> **EXERCISE BRIEF**:
A complete, exact copy of the records below is the required result.

Records excerpted from a collection
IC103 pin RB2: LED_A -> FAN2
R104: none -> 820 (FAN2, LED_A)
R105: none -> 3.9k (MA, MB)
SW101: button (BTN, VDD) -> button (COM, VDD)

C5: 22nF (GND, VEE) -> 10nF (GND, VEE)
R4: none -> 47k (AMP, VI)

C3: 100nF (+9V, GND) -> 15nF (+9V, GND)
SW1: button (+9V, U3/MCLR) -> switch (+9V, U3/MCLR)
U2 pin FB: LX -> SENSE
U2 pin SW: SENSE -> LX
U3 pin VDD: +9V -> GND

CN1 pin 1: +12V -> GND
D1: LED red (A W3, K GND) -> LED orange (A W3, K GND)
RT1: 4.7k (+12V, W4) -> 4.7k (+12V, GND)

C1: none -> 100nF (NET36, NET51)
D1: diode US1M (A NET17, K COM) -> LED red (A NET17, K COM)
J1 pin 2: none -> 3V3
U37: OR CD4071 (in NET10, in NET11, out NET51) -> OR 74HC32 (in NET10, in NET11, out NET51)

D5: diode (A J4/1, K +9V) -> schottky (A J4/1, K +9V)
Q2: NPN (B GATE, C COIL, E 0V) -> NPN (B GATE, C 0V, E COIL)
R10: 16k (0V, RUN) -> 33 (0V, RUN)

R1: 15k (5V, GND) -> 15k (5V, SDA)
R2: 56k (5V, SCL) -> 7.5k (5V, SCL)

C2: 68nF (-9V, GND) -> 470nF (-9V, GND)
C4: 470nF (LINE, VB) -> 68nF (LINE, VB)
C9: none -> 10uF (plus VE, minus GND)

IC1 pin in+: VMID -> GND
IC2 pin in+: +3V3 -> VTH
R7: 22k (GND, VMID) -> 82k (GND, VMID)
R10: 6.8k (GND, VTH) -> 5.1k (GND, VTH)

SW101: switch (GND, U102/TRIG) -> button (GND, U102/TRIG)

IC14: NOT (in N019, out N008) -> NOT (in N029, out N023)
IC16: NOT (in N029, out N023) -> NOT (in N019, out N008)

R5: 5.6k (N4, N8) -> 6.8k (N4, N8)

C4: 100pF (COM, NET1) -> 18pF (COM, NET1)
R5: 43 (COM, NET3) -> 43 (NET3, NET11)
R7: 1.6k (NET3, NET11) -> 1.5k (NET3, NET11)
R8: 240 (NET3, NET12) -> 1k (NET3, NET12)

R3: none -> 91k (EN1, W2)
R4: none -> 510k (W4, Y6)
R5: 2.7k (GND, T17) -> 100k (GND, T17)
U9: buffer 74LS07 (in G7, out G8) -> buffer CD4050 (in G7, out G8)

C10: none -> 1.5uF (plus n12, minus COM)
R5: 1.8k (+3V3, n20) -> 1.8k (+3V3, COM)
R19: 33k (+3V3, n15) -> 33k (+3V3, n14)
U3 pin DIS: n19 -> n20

> **WRITTEN ANSWER**:
IC103 pin RB2: LED_A -> FAN2
R104: none -> 820 (FAN2, LED_A)
R105: none -> 3.9k (MA, MB)
SW101: button (BTN, VDD) -> button (COM, VDD)

C5: 22nF (GND, VEE) -> 10nF (GND, VEE)
R4: none -> 47k (AMP, VI)

C3: 100nF (+9V, GND) -> 15nF (+9V, GND)
SW1: button (+9V, U3/MCLR) -> switch (+9V, U3/MCLR)
U2 pin FB: LX -> SENSE
U2 pin SW: SENSE -> LX
U3 pin VDD: +9V -> GND

CN1 pin 1: +12V -> GND
D1: LED red (A W3, K GND) -> LED orange (A W3, K GND)
RT1: 4.7k (+12V, W4) -> 4.7k (+12V, GND)

C1: none -> 100nF (NET36, NET51)
D1: diode US1M (A NET17, K COM) -> LED red (A NET17, K COM)
J1 pin 2: none -> 3V3
U37: OR CD4071 (in NET10, in NET11, out NET51) -> OR 74HC32 (in NET10, in NET11, out NET51)

D5: diode (A J4/1, K +9V) -> schottky (A J4/1, K +9V)
Q2: NPN (B GATE, C COIL, E 0V) -> NPN (B GATE, C 0V, E COIL)
R10: 16k (0V, RUN) -> 33 (0V, RUN)

R1: 15k (5V, GND) -> 15k (5V, SDA)
R2: 56k (5V, SCL) -> 7.5k (5V, SCL)

C2: 68nF (-9V, GND) -> 470nF (-9V, GND)
C4: 470nF (LINE, VB) -> 68nF (LINE, VB)
C9: none -> 10uF (plus VE, minus GND)

IC1 pin in+: VMID -> GND
IC2 pin in+: +3V3 -> VTH
R7: 22k (GND, VMID) -> 82k (GND, VMID)
R10: 6.8k (GND, VTH) -> 5.1k (GND, VTH)

SW101: switch (GND, U102/TRIG) -> button (GND, U102/TRIG)

IC14: NOT (in N019, out N008) -> NOT (in N029, out N023)
IC16: NOT (in N029, out N023) -> NOT (in N019, out N008)

R5: 5.6k (N4, N8) -> 6.8k (N4, N8)

C4: 100pF (COM, NET1) -> 18pF (COM, NET1)
R5: 43 (COM, NET3) -> 43 (NET3, NET11)
R7: 1.6k (NET3, NET11) -> 1.5k (NET3, NET11)
R8: 240 (NET3, NET12) -> 1k (NET3, NET12)

R3: none -> 91k (EN1, W2)
R4: none -> 510k (W4, Y6)
R5: 2.7k (GND, T17) -> 100k (GND, T17)
U9: buffer 74LS07 (in G7, out G8) -> buffer CD4050 (in G7, out G8)

C10: none -> 1.5uF (plus n12, minus COM)
R5: 1.8k (+3V3, n20) -> 1.8k (+3V3, COM)
R19: 33k (+3V3, n15) -> 33k (+3V3, n14)
U3 pin DIS: n19 -> n20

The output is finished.